Every line of the listing that holds the word "JetBlackSprayer" should be returned.

======== WORKING DATA ========

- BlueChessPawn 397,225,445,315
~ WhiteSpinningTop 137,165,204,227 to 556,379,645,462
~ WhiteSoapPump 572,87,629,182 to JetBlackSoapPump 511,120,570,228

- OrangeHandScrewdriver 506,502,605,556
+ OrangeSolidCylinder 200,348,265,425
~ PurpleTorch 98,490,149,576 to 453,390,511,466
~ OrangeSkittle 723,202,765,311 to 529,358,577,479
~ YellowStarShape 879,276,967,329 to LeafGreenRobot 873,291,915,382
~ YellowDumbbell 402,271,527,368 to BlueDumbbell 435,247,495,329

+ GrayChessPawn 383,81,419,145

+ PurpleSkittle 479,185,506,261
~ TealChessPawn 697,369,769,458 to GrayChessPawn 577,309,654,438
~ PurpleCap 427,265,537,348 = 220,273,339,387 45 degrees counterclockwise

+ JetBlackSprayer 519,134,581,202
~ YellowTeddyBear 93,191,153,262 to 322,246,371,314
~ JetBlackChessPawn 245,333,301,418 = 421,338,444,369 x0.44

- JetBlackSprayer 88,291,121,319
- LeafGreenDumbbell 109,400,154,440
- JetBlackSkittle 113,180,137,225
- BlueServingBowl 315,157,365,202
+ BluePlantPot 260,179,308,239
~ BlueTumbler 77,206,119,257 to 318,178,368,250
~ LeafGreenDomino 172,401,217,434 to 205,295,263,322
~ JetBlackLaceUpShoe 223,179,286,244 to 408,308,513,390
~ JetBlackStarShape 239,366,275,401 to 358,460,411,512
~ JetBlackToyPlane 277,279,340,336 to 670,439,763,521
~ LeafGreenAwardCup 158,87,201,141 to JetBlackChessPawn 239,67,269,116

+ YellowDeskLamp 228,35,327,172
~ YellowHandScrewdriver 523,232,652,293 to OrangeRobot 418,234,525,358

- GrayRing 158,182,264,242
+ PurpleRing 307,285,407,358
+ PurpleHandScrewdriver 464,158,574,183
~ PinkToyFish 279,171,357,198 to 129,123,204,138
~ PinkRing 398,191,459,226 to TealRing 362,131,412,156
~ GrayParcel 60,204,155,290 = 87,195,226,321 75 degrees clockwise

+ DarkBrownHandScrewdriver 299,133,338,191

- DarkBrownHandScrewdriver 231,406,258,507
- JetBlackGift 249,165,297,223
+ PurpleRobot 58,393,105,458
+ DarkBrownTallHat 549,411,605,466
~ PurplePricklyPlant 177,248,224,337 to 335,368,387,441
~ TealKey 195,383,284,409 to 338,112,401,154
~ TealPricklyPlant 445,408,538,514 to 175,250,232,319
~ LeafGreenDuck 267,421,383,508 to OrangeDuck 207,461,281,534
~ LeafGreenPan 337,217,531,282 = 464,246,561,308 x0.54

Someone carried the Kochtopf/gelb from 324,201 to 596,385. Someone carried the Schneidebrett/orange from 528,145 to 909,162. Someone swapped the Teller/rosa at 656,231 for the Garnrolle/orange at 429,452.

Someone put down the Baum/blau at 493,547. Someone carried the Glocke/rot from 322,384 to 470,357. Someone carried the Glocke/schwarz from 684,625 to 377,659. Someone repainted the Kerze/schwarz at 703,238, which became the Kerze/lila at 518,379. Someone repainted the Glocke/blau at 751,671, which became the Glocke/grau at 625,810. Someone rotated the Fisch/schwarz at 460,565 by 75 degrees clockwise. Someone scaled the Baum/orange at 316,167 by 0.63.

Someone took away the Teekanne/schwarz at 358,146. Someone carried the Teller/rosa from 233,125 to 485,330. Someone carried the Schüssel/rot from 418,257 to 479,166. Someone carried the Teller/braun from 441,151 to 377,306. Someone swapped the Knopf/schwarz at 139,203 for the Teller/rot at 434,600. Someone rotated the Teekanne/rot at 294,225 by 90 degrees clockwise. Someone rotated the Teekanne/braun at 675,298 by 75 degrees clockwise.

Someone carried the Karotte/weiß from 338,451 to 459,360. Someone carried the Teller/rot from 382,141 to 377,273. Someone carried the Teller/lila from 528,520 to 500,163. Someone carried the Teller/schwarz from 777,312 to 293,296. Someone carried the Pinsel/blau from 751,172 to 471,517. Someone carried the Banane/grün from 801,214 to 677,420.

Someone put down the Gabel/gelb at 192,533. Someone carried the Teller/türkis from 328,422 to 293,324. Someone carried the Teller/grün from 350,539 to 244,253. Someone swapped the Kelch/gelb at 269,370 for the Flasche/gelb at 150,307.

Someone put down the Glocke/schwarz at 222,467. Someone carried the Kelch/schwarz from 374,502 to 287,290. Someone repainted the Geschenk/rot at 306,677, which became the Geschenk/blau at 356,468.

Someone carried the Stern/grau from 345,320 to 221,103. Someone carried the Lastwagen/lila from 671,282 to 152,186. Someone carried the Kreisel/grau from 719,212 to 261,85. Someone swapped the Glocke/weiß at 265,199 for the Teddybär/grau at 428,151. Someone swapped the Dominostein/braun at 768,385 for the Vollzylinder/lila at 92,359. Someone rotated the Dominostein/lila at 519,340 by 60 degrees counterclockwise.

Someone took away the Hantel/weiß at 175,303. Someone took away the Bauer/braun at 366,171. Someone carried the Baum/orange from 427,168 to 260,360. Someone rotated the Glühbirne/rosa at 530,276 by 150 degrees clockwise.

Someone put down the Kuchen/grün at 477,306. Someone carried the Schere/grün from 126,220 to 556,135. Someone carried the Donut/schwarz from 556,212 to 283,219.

========

▸ RESPONSE:
+ JetBlackSprayer 519,134,581,202
- JetBlackSprayer 88,291,121,319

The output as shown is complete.